What this task involves: Exclude the pictures and transcribe the rest of the data below exactly.

Revision tracking records:
::::::::
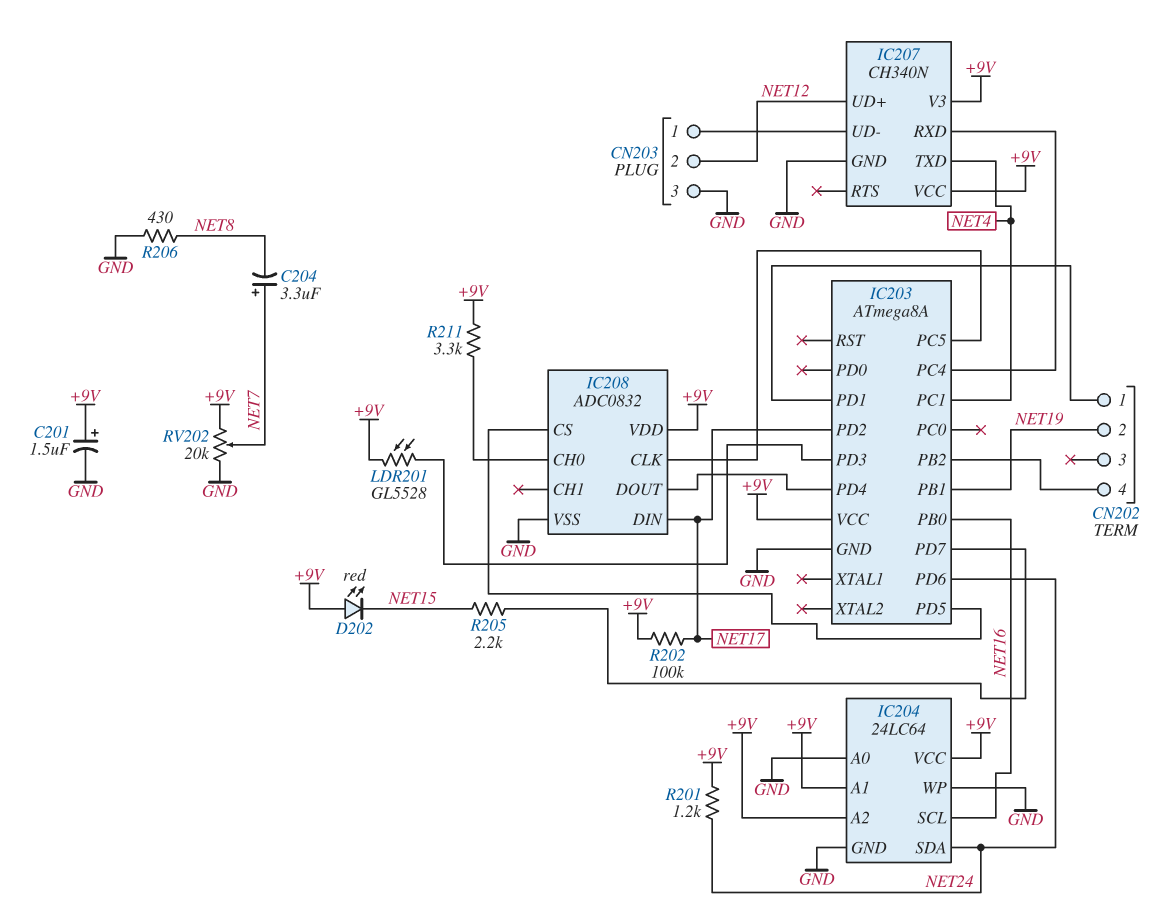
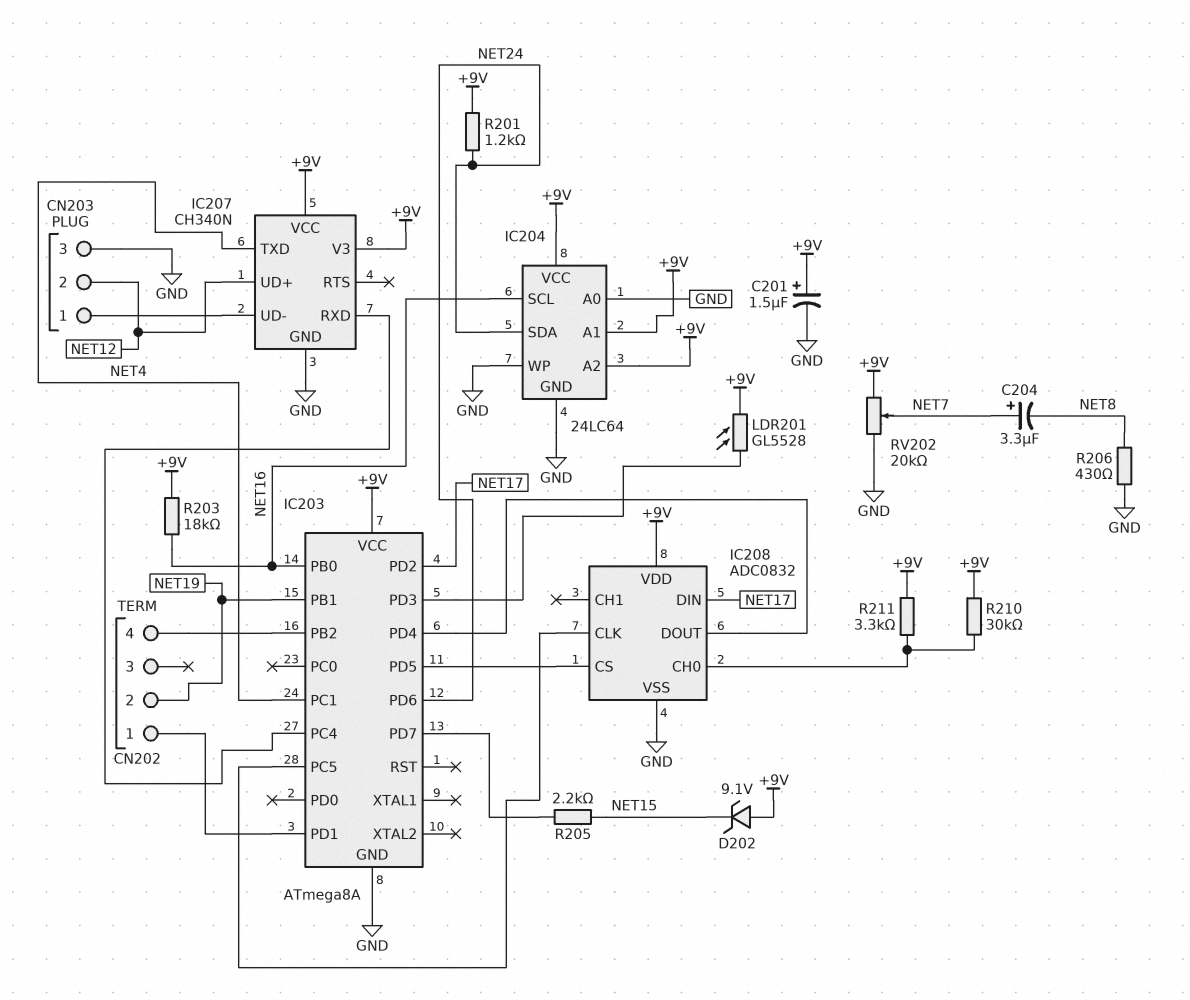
D202: LED red (A +9V, K NET15) -> zener 9.1V (A +9V, K NET15)
R202: 100k (+9V, NET17) -> none
R203: none -> 18k (+9V, NET16)
R210: none -> 30k (+9V, IC208/CH0)

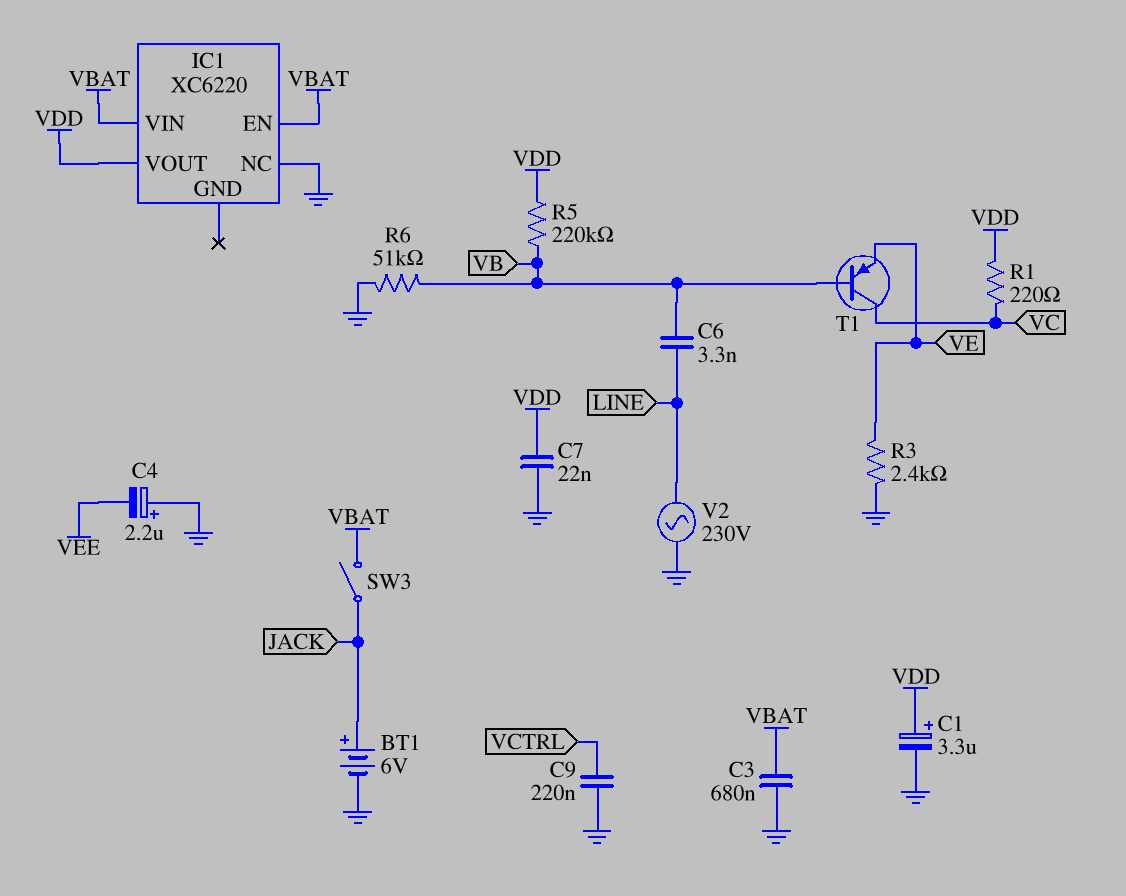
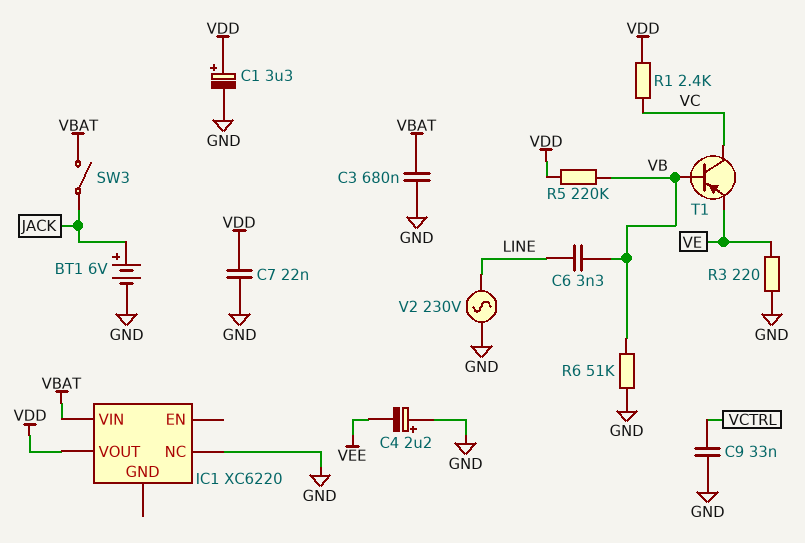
C9: 220nF (GND, VCTRL) -> 33nF (GND, VCTRL)
IC1 pin EN: VBAT -> none
R1: 220 (VC, VDD) -> 2.4k (VC, VDD)
R3: 2.4k (GND, VE) -> 220 (GND, VE)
::::::::
Solution to the problem:
D202: LED red (A +9V, K NET15) -> zener 9.1V (A +9V, K NET15)
R202: 100k (+9V, NET17) -> none
R203: none -> 18k (+9V, NET16)
R210: none -> 30k (+9V, IC208/CH0)

C9: 220nF (GND, VCTRL) -> 33nF (GND, VCTRL)
IC1 pin EN: VBAT -> none
R1: 220 (VC, VDD) -> 2.4k (VC, VDD)
R3: 2.4k (GND, VE) -> 220 (GND, VE)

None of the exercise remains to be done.